EXERCISE BRIEF
Copy the lines below verbatim, but only from the line containing "second_place: [490, 688]" through the end of the data.

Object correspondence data
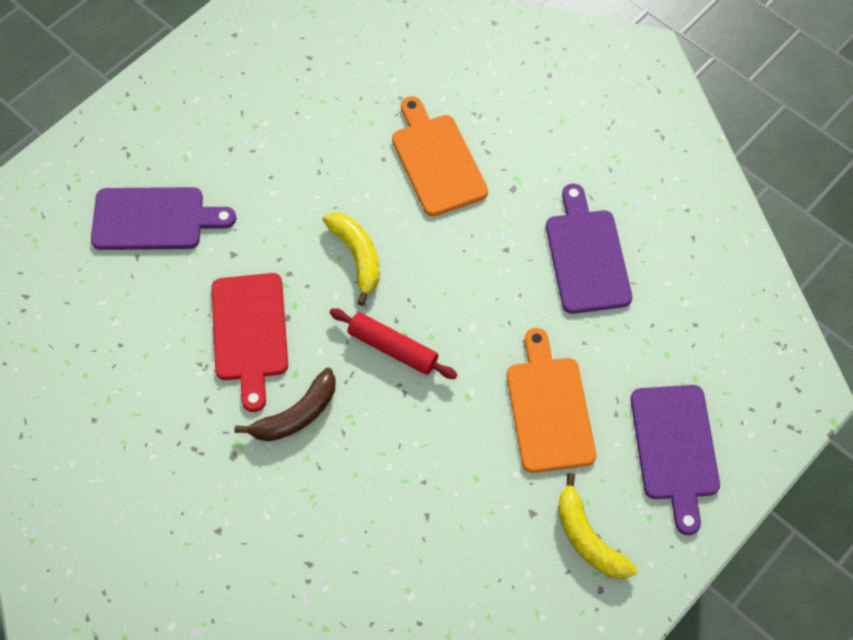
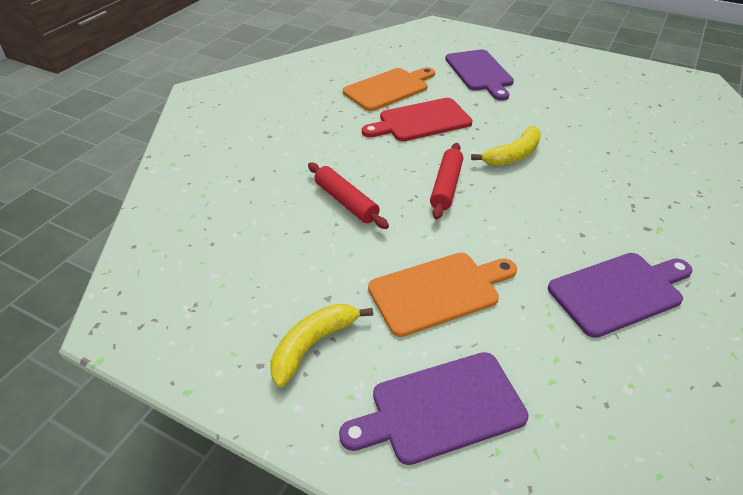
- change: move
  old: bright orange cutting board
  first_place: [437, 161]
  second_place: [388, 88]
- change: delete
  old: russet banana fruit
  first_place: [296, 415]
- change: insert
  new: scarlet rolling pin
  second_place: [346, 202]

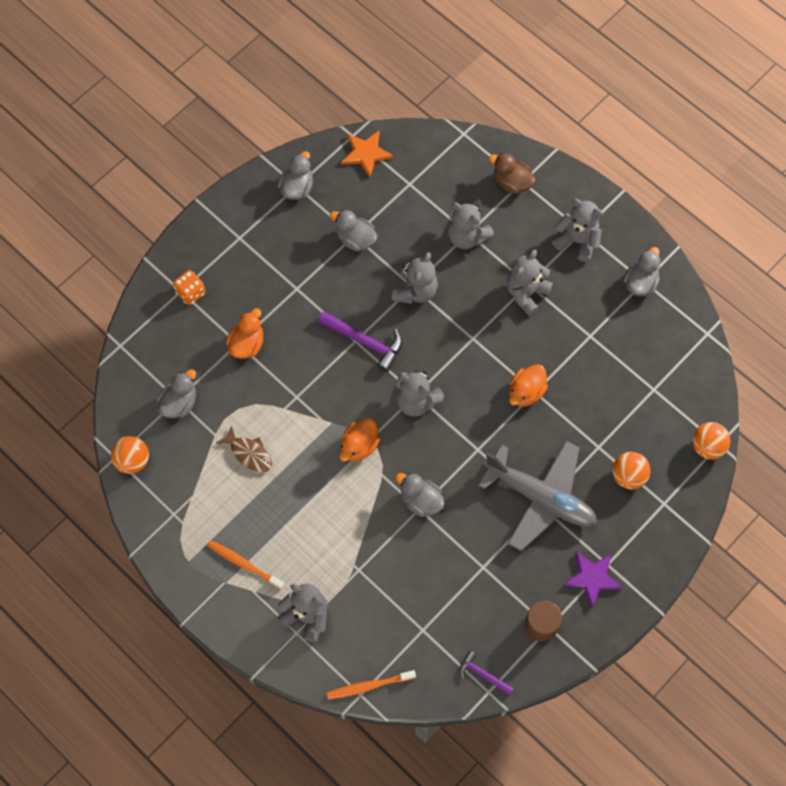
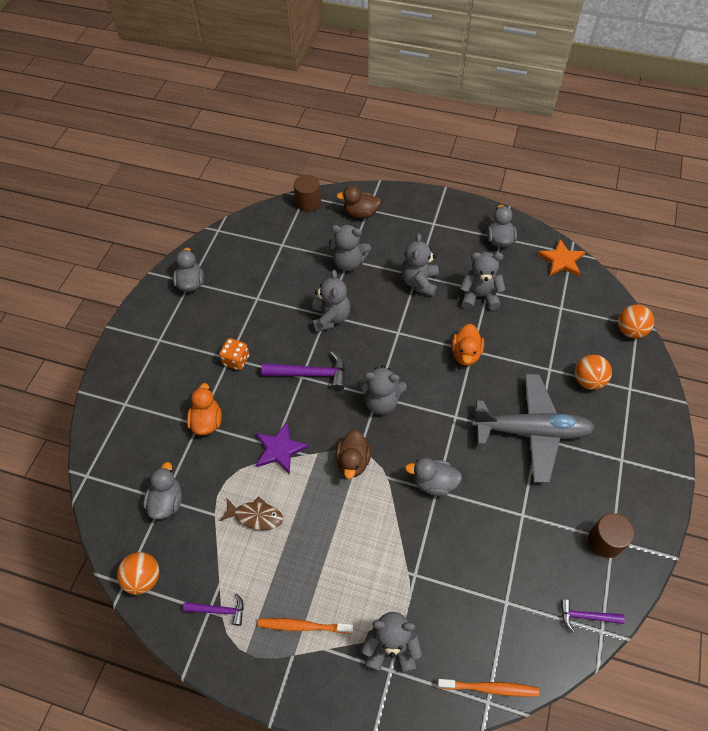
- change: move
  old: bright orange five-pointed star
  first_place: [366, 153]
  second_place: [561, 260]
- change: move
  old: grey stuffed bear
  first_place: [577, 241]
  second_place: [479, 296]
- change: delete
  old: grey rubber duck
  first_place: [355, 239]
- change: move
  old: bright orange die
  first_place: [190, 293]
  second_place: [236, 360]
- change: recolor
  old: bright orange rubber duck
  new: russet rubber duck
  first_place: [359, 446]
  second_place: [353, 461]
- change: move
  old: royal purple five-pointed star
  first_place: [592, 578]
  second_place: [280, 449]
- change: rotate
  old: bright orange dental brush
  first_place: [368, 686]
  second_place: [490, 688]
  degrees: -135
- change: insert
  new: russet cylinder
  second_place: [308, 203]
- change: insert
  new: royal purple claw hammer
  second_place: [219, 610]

RESPONSE TO THE TASK
  second_place: [490, 688]
  degrees: -135
- change: insert
  new: russet cylinder
  second_place: [308, 203]
- change: insert
  new: royal purple claw hammer
  second_place: [219, 610]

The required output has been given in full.